▶ [WORK TO DO]
Copy the lines below word for word, leaving out the pictures.

▶ [SOURCE DATA]
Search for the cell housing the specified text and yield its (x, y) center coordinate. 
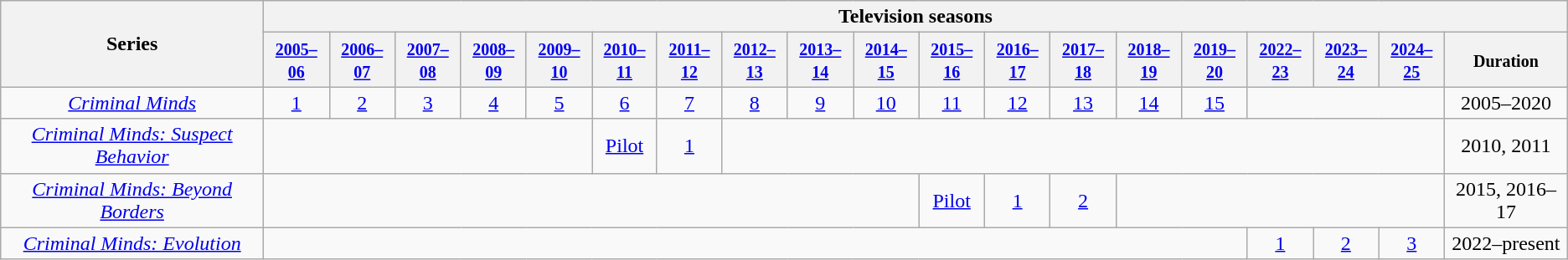
Television seasons (916, 17)
2005–2020 (1506, 103)
2024–25 (1411, 60)
Criminal Minds: Evolution (132, 244)
2023–24 (1346, 60)
12 (1017, 103)
2006–07 (362, 60)
2011–12 (689, 60)
Series (132, 44)
2022–23 (1280, 60)
2013–14 (820, 60)
7 (689, 103)
13 (1083, 103)
Criminal Minds (132, 103)
2022–present (1506, 244)
2018–19 (1148, 60)
Duration (1506, 60)
Criminal Minds: Beyond Borders (132, 201)
2007–08 (427, 60)
2012–13 (755, 60)
4 (493, 103)
2008–09 (493, 60)
2017–18 (1083, 60)
Criminal Minds: Suspect Behavior (132, 146)
2005–06 (297, 60)
2015–16 (952, 60)
2009–10 (559, 60)
15 (1215, 103)
2015, 2016–17 (1506, 201)
14 (1148, 103)
6 (625, 103)
5 (559, 103)
9 (820, 103)
2014–15 (886, 60)
10 (886, 103)
2010–11 (625, 60)
11 (952, 103)
2019–20 (1215, 60)
2016–17 (1017, 60)
2010, 2011 (1506, 146)
8 (755, 103)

▶ [ANSWER TO THE TASK]
Search for the cell housing the specified text and yield its (x, y) center coordinate. 
Television seasons (916, 17)
2005–2020 (1506, 103)
2024–25 (1411, 60)
Criminal Minds: Evolution (132, 244)
2023–24 (1346, 60)
12 (1017, 103)
2006–07 (362, 60)
2011–12 (689, 60)
Series (132, 44)
2022–23 (1280, 60)
2013–14 (820, 60)
7 (689, 103)
13 (1083, 103)
Criminal Minds (132, 103)
2022–present (1506, 244)
2018–19 (1148, 60)
Duration (1506, 60)
Criminal Minds: Beyond Borders (132, 201)
2007–08 (427, 60)
2012–13 (755, 60)
4 (493, 103)
2008–09 (493, 60)
2017–18 (1083, 60)
Criminal Minds: Suspect Behavior (132, 146)
2005–06 (297, 60)
2015–16 (952, 60)
2009–10 (559, 60)
15 (1215, 103)
2015, 2016–17 (1506, 201)
14 (1148, 103)
6 (625, 103)
5 (559, 103)
9 (820, 103)
2014–15 (886, 60)
10 (886, 103)
2010–11 (625, 60)
11 (952, 103)
2019–20 (1215, 60)
2016–17 (1017, 60)
2010, 2011 (1506, 146)
8 (755, 103)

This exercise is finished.